WHAT NEEDS TO BE DONE ::
Reproduce verbatim the lines of the material below, starting at the line with "none -> cyan brick F1 level 1" and ending at the line with "cyan brick J7:J9", both inclusive; skip the rest.

RECORD SET ::
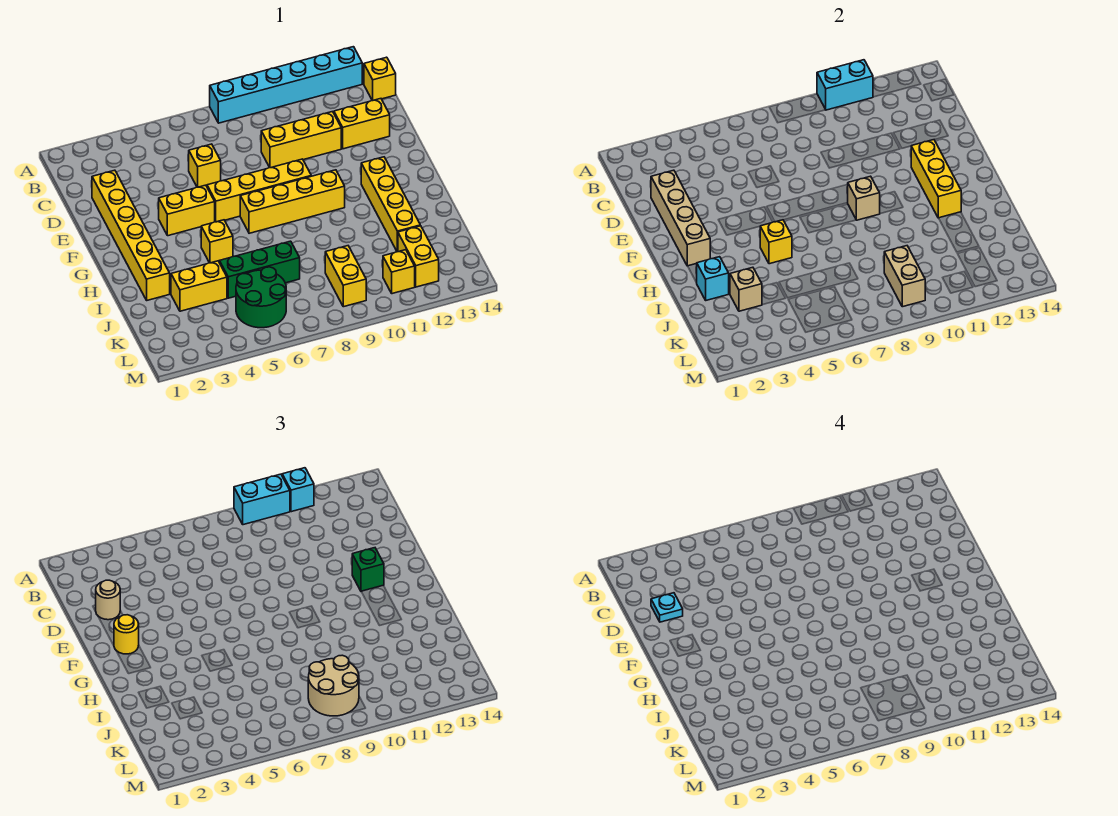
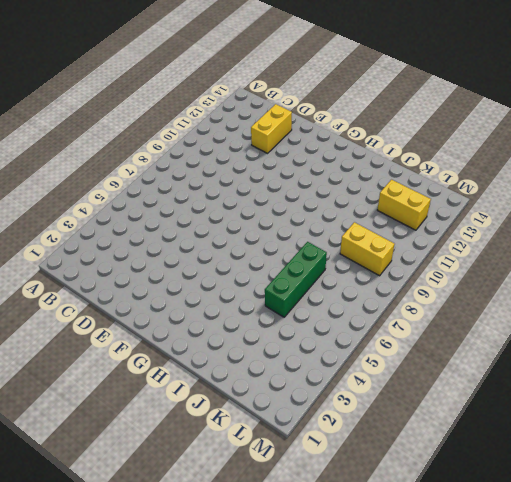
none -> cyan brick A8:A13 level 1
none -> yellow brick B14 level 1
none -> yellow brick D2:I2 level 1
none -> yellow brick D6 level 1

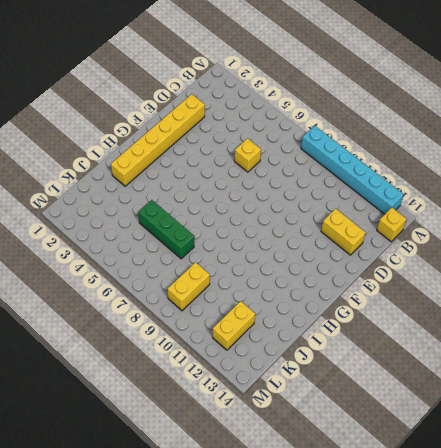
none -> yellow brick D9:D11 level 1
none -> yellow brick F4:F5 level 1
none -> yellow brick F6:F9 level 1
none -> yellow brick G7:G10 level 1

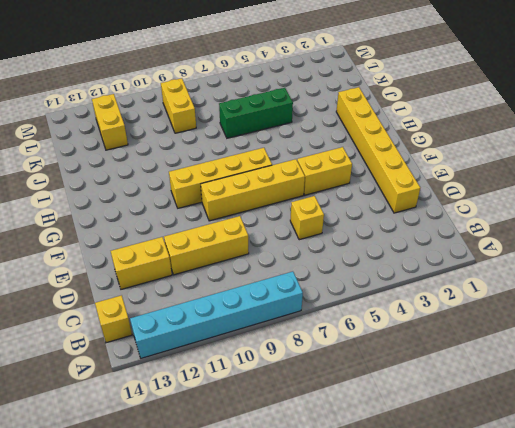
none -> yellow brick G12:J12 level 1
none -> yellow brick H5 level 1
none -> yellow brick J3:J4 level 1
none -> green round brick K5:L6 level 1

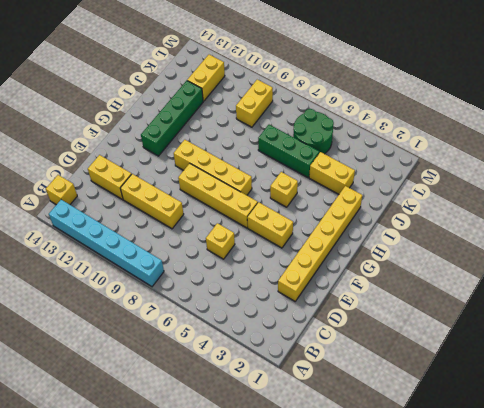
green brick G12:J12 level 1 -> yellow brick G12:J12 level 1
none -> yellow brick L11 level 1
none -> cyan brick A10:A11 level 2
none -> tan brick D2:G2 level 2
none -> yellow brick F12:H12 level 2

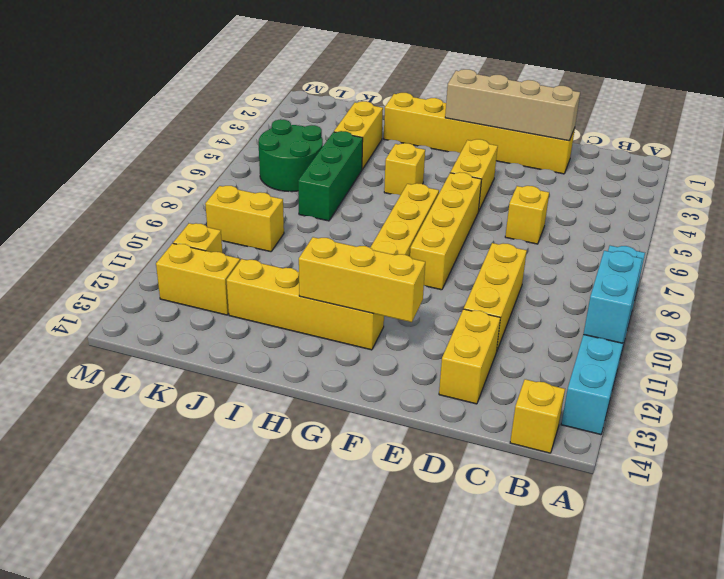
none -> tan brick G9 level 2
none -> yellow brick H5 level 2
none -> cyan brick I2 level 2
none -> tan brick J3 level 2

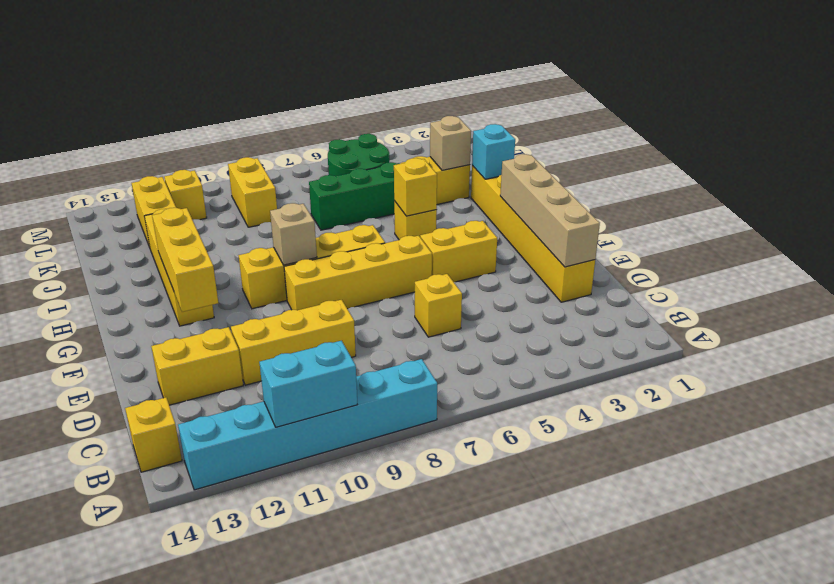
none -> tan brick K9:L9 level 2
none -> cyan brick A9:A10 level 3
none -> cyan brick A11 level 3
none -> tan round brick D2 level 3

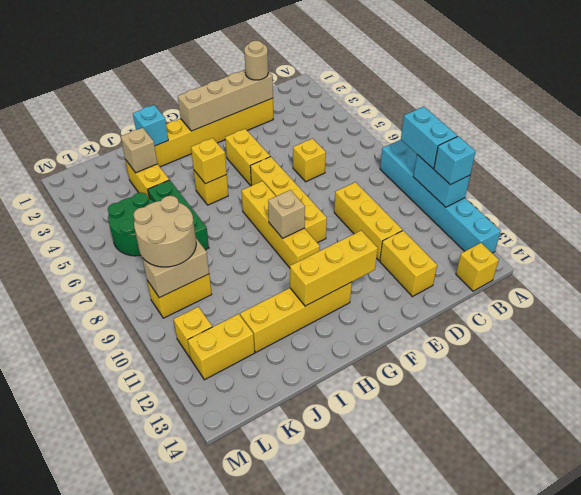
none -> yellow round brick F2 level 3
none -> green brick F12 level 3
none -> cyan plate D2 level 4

---

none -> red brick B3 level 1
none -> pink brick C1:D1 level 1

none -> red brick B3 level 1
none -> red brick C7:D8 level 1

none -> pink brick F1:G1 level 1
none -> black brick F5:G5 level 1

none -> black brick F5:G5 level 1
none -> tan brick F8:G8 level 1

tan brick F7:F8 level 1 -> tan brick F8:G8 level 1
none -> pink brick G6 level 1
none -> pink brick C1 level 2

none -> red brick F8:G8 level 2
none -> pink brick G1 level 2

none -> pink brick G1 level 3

...

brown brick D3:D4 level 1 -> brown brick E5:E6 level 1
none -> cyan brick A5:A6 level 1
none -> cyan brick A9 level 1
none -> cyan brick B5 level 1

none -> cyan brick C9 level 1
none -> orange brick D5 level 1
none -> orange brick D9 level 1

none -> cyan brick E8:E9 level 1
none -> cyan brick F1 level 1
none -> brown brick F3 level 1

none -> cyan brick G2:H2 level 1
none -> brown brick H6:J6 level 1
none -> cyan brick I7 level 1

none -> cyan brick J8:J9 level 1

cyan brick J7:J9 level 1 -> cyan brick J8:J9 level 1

OUTPUT FOR THIS TASK ::
none -> cyan brick F1 level 1
none -> brown brick F3 level 1

none -> cyan brick G2:H2 level 1
none -> brown brick H6:J6 level 1
none -> cyan brick I7 level 1

none -> cyan brick J8:J9 level 1

cyan brick J7:J9 level 1 -> cyan brick J8:J9 level 1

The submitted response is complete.